An exact copy of every record, without the pictures, is what should come back.

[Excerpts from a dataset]
------------

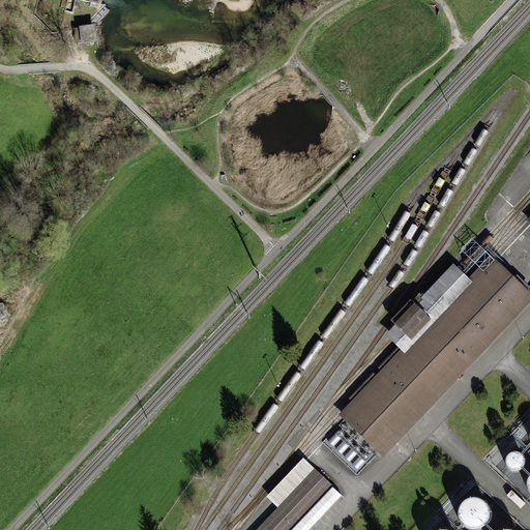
[(93,37),(92,24),(79,26),(81,39),(93,37)]
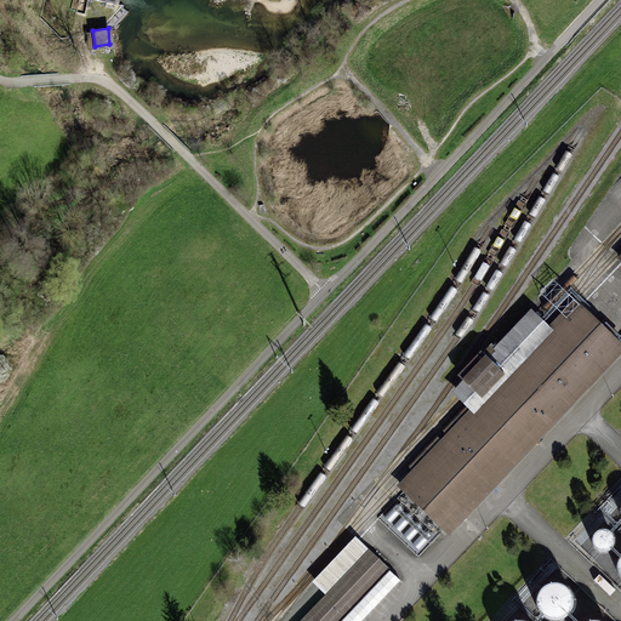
[(620,336),(581,300),(403,486),(451,533),(620,355),(620,336)]
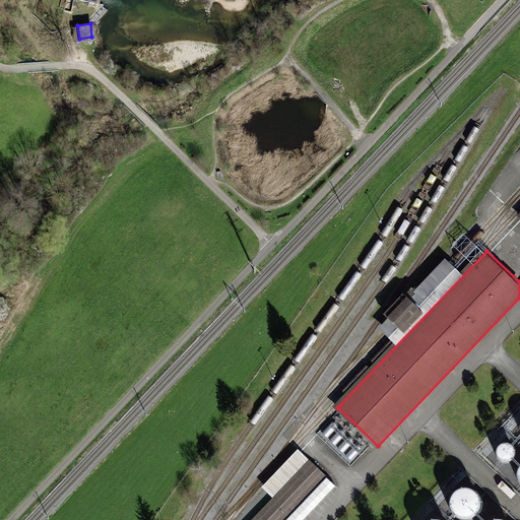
[(503,438),(494,442),(489,451),(493,460),(502,465),(511,462),(516,452),(513,443),(503,438)]
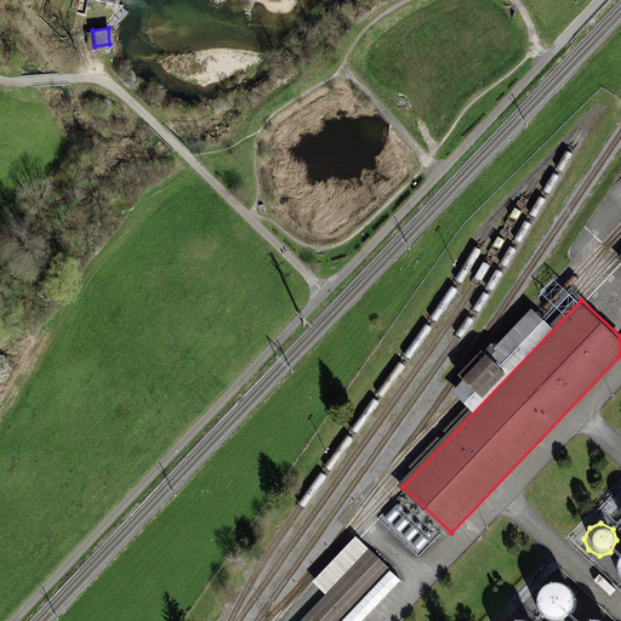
[(370,545),(296,620),(340,620),(392,567),(370,545)]
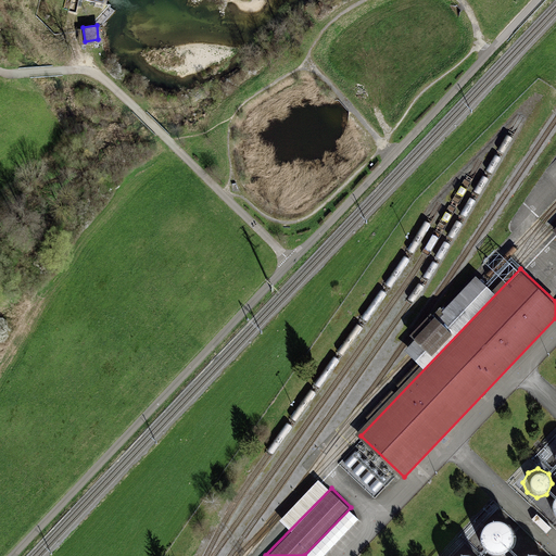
[(498,554),(512,548),(517,536),(512,523),(498,518),(487,523),(481,536),(487,548),(498,554)]
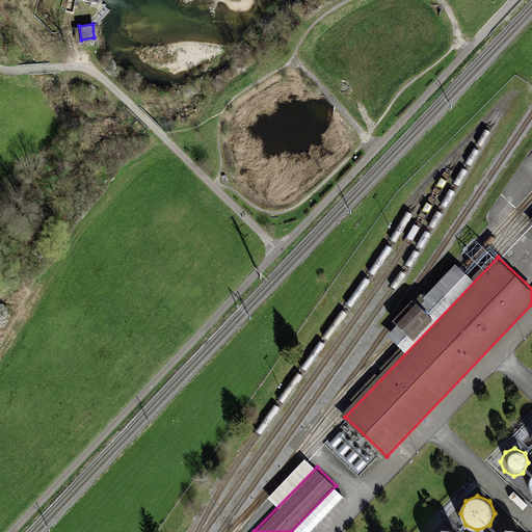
[(524,531),(523,528),(510,523),(499,528),(497,531),(524,531)]
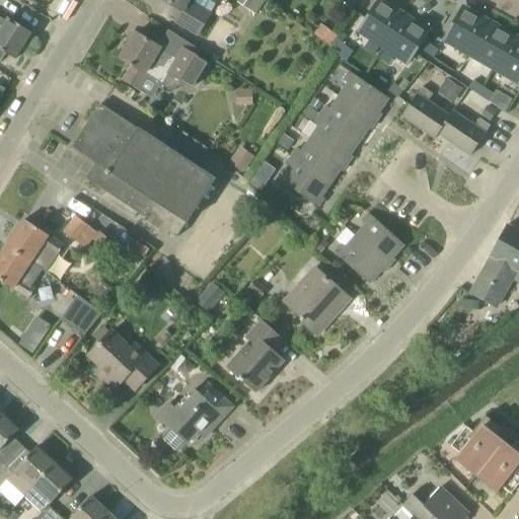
[(198,39),(213,14),(211,13),(219,0),(162,0),(181,11),(173,24),(198,39)]
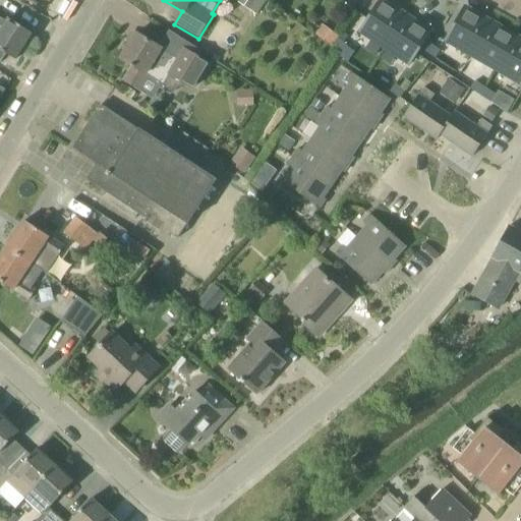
[(266,0),(240,0),(239,3),(257,15),(268,1),(266,0)]
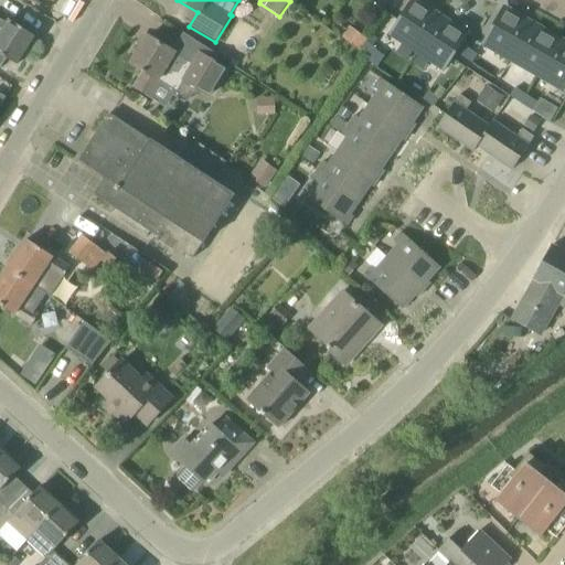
[(398,22),(390,35),(416,53),(439,18),(413,0),(398,22)]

------------

# Answer to this problem
[(93,37),(92,24),(79,26),(81,39),(93,37)]
[(620,336),(581,300),(403,486),(451,533),(620,355),(620,336)]
[(503,438),(494,442),(489,451),(493,460),(502,465),(511,462),(516,452),(513,443),(503,438)]
[(370,545),(296,620),(340,620),(392,567),(370,545)]
[(498,554),(512,548),(517,536),(512,523),(498,518),(487,523),(481,536),(487,548),(498,554)]
[(524,531),(523,528),(510,523),(499,528),(497,531),(524,531)]
[(198,39),(213,14),(211,13),(219,0),(162,0),(181,11),(173,24),(198,39)]
[(266,0),(240,0),(239,3),(257,15),(268,1),(266,0)]
[(398,22),(390,35),(416,53),(439,18),(413,0),(398,22)]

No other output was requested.